▸ Data excerpts
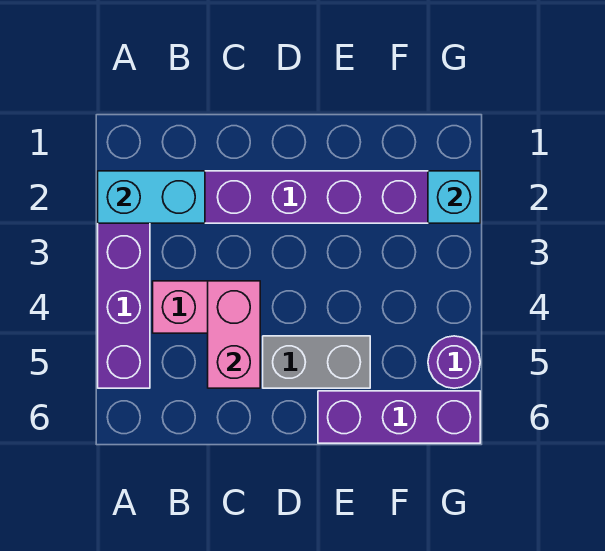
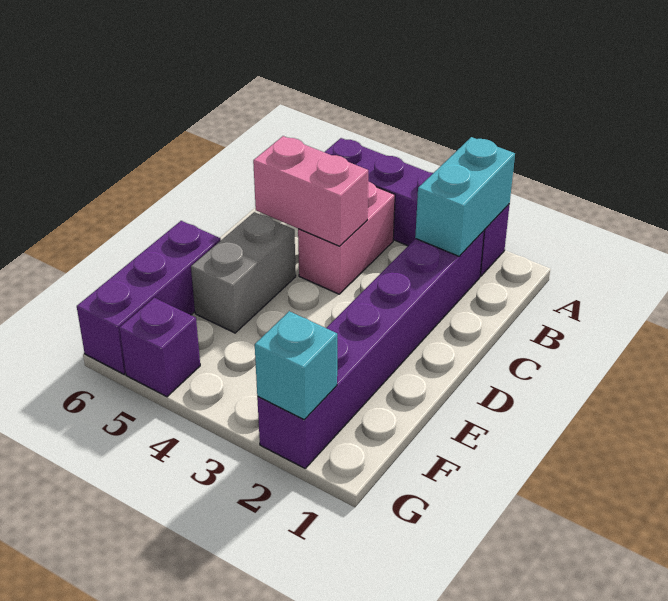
purple round brick G5 level 1 -> purple brick G5 level 1

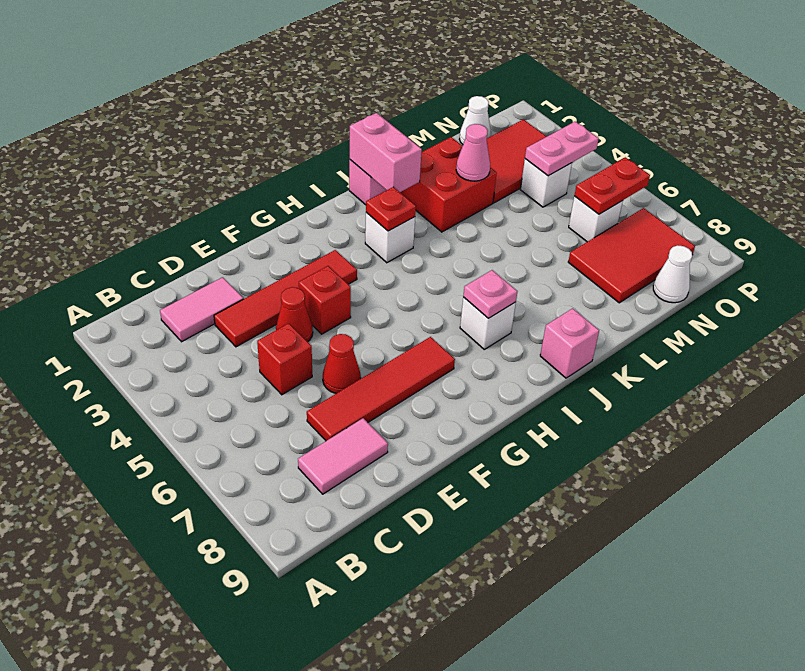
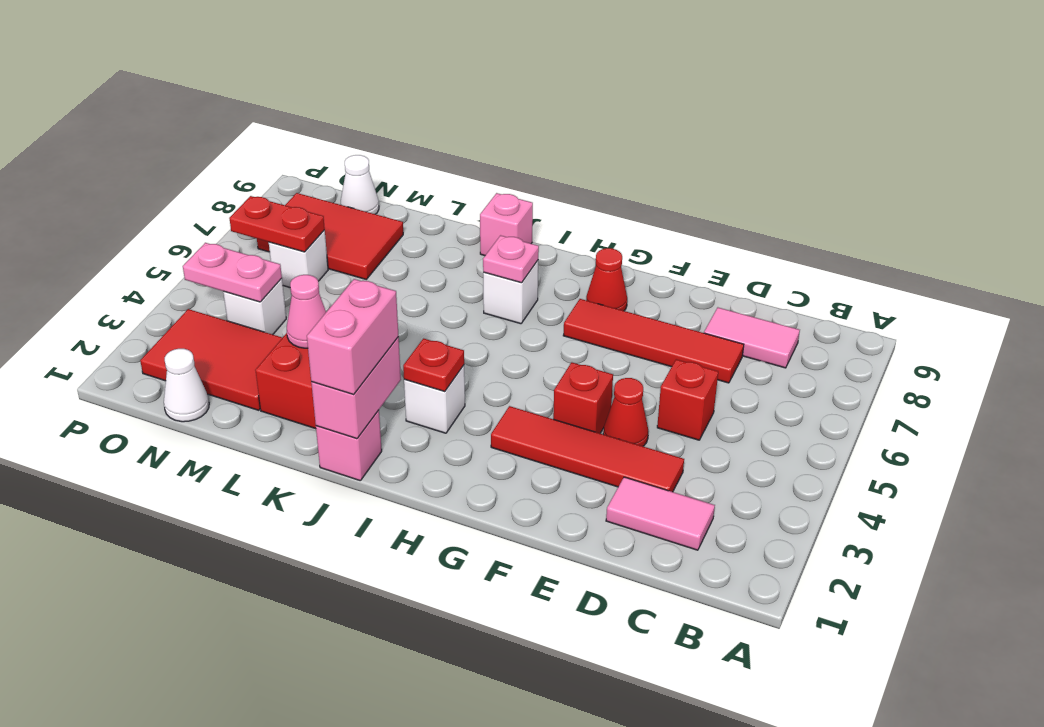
red cone E6 level 1 -> red cone G8 level 1
none -> pink brick J1:J2 level 3

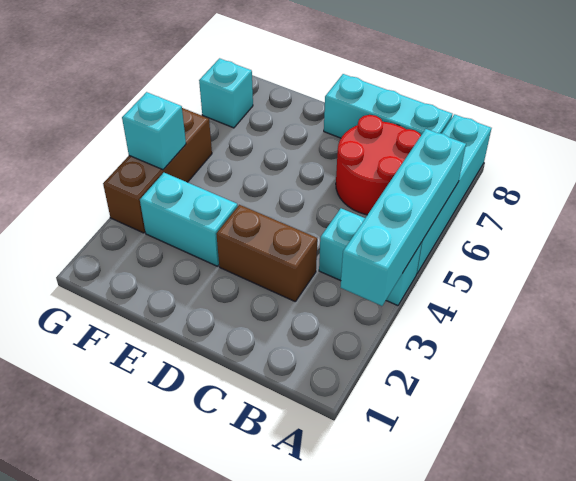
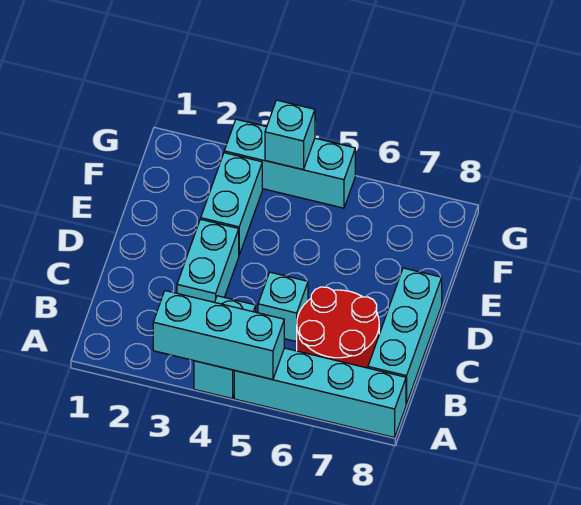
cyan brick A3:A6 level 2 -> cyan brick A3:A5 level 2
brown brick C3:D3 level 1 -> cyan brick C3:D3 level 1
brown brick G3:G5 level 1 -> cyan brick G3:G5 level 1
cyan brick G7 level 1 -> cyan brick C5 level 1

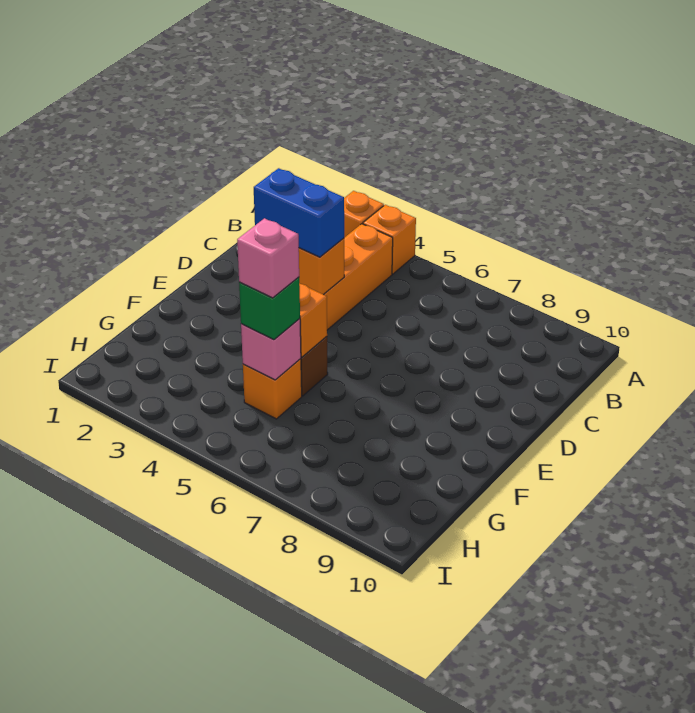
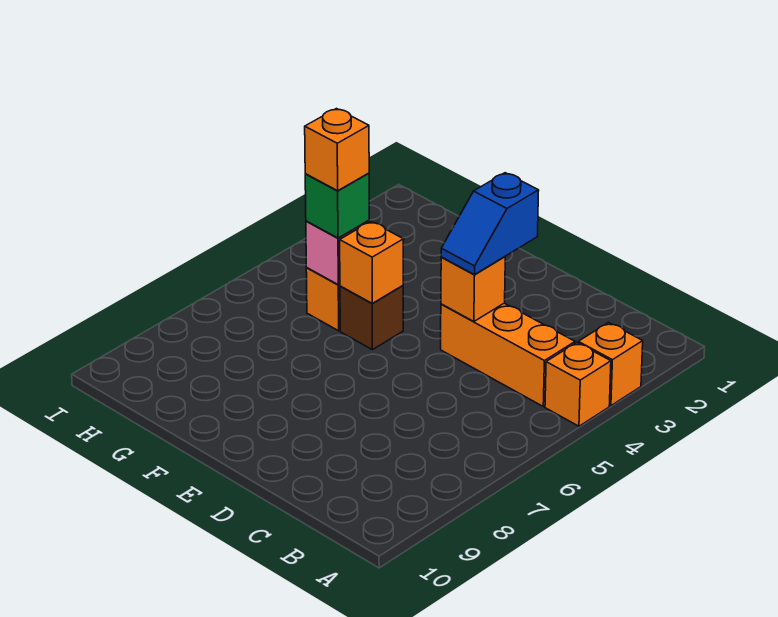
blue brick D3:D4 level 3 -> blue slope D3:D4 level 3 top 3
pink brick G5 level 4 -> orange brick G5 level 4

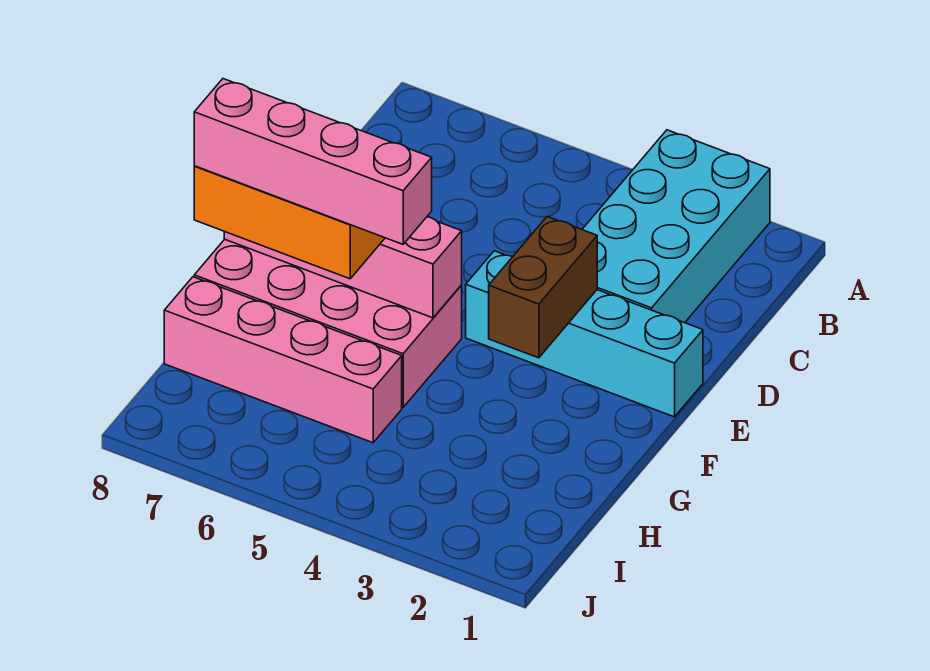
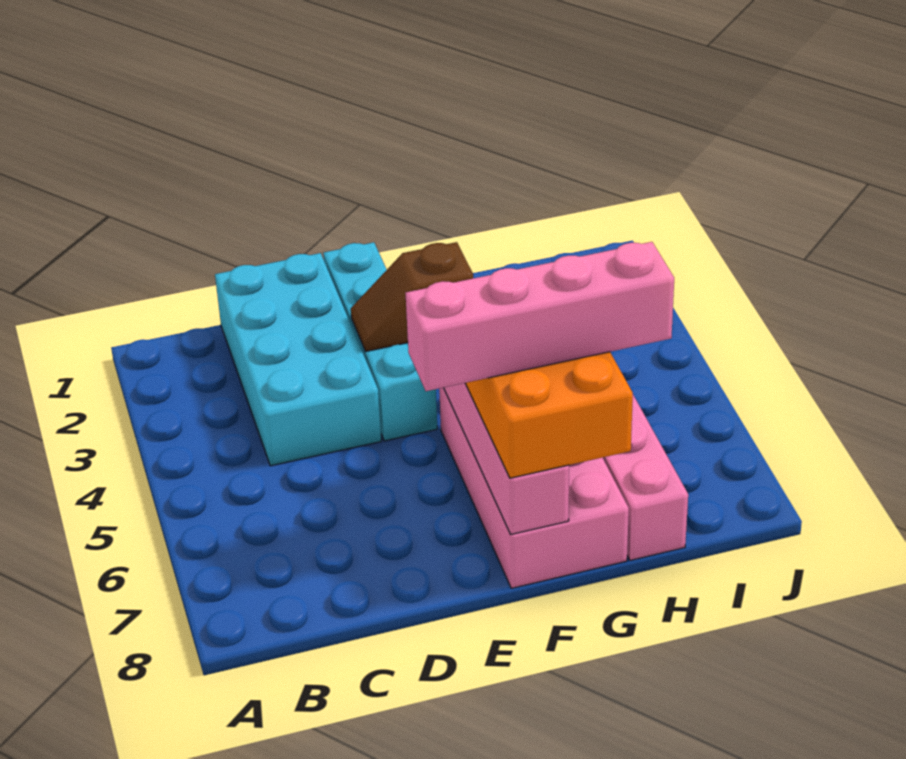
cyan brick A2:D3 level 1 -> cyan brick C1:D4 level 1
brown brick E3:F3 level 2 -> brown slope E3:F3 level 2 top F
pink brick G5:G8 level 4 -> pink brick E7:H7 level 4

▸ Task instructions
Retype each record exactly as it appears above and drop the images.

▸ Answer area
purple round brick G5 level 1 -> purple brick G5 level 1

red cone E6 level 1 -> red cone G8 level 1
none -> pink brick J1:J2 level 3

cyan brick A3:A6 level 2 -> cyan brick A3:A5 level 2
brown brick C3:D3 level 1 -> cyan brick C3:D3 level 1
brown brick G3:G5 level 1 -> cyan brick G3:G5 level 1
cyan brick G7 level 1 -> cyan brick C5 level 1

blue brick D3:D4 level 3 -> blue slope D3:D4 level 3 top 3
pink brick G5 level 4 -> orange brick G5 level 4

cyan brick A2:D3 level 1 -> cyan brick C1:D4 level 1
brown brick E3:F3 level 2 -> brown slope E3:F3 level 2 top F
pink brick G5:G8 level 4 -> pink brick E7:H7 level 4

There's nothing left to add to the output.